Only a number is wanted: how many lines of the entries include the string "camera"?

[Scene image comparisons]
┄┄┄┄┄┄

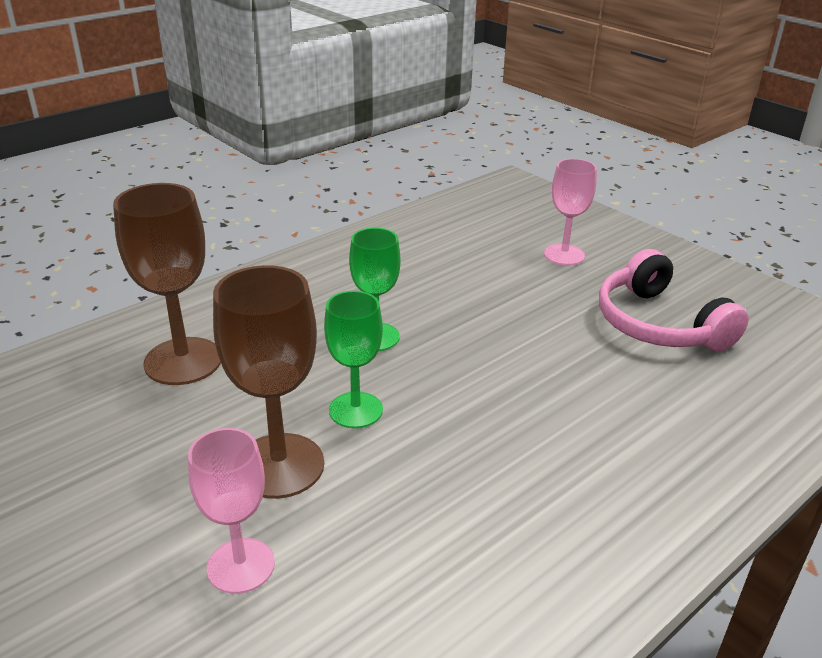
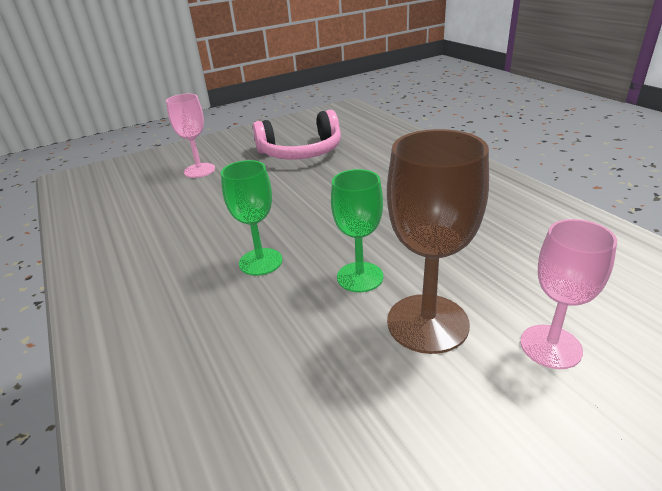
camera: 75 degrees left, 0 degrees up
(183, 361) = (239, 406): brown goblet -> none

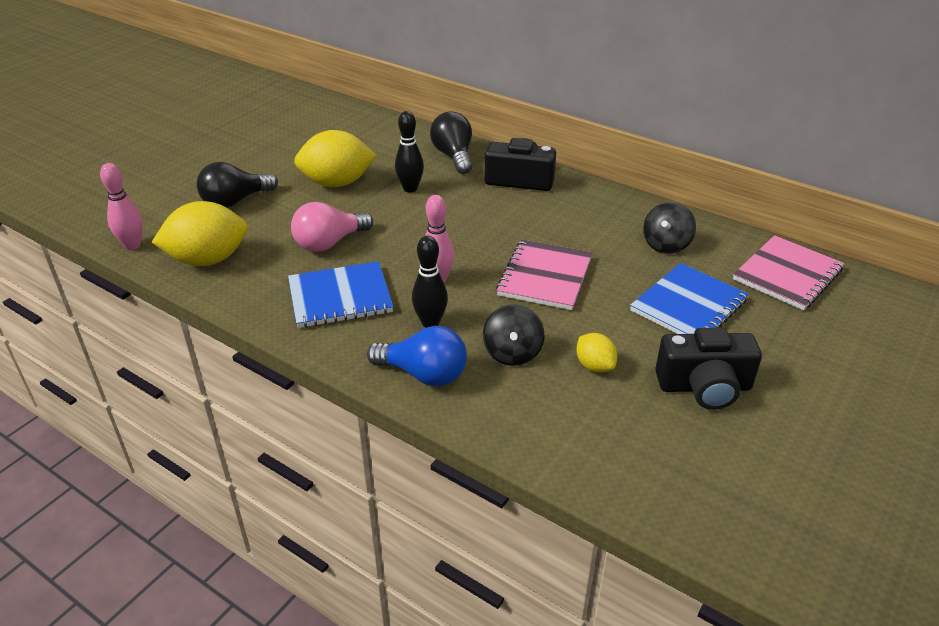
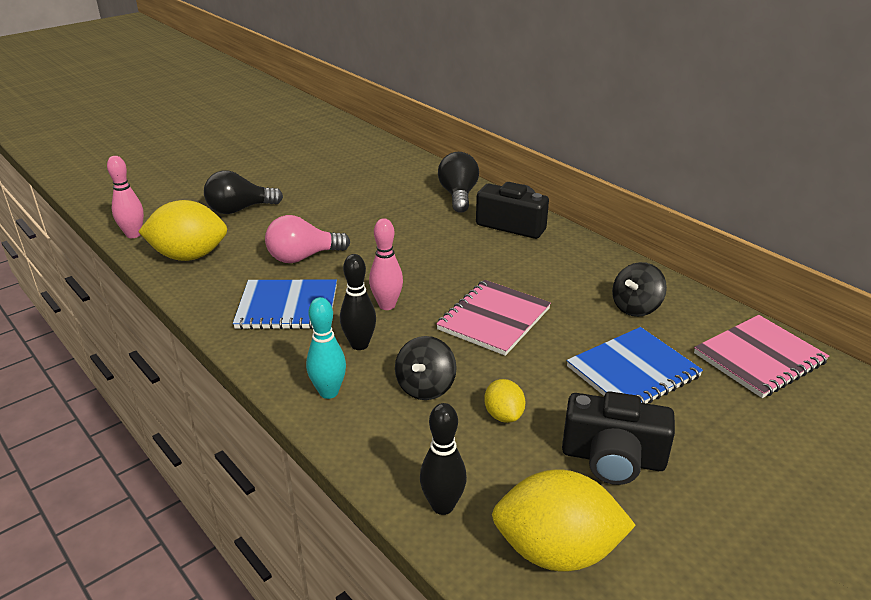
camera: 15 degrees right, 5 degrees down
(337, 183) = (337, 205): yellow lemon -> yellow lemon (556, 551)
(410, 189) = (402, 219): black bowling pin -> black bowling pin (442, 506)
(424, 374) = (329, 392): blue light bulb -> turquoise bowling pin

┄┄┄┄┄┄

RESPONSE TO THE EXERCISE: 2